#### [WORK ORDER]
Looking at the listing below, give the number of lines in which the string "diode" appears, and add nothing else.

#### [ENTRIES SHOWN]
BEGIN
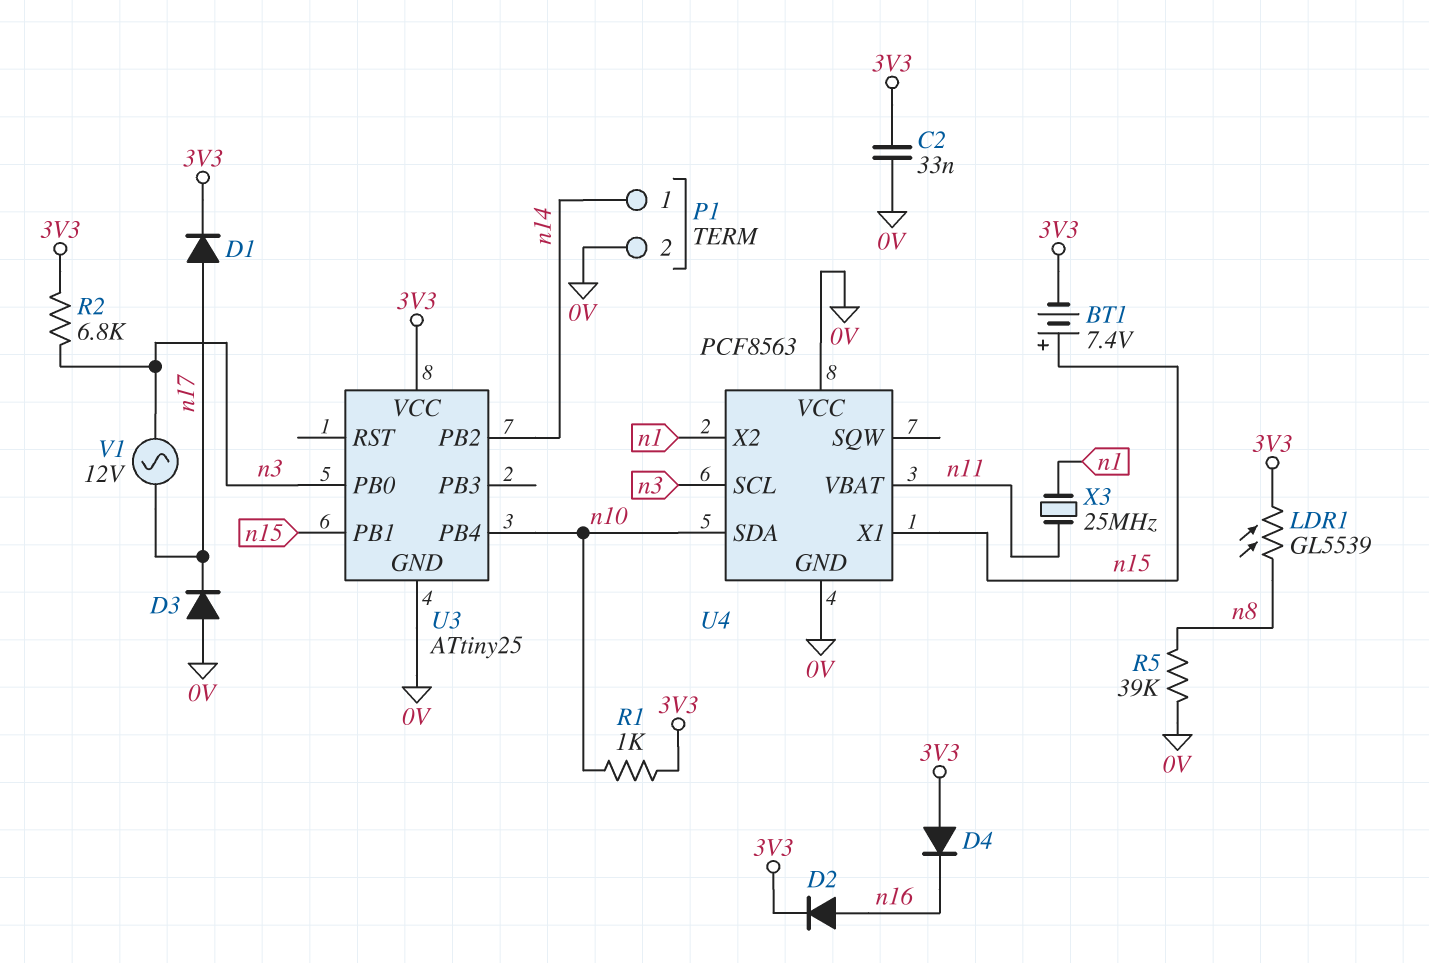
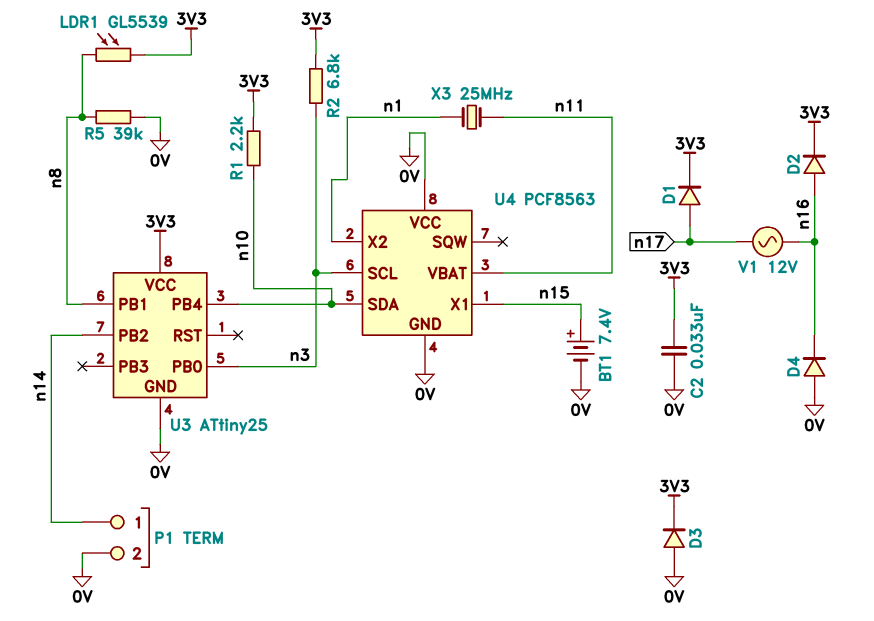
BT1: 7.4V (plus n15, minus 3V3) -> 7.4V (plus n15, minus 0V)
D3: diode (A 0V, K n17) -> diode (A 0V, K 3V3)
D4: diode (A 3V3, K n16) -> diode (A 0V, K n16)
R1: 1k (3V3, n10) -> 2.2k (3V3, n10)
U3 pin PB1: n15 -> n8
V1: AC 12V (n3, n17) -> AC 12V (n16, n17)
END
#### [ANSWER SPACE]
2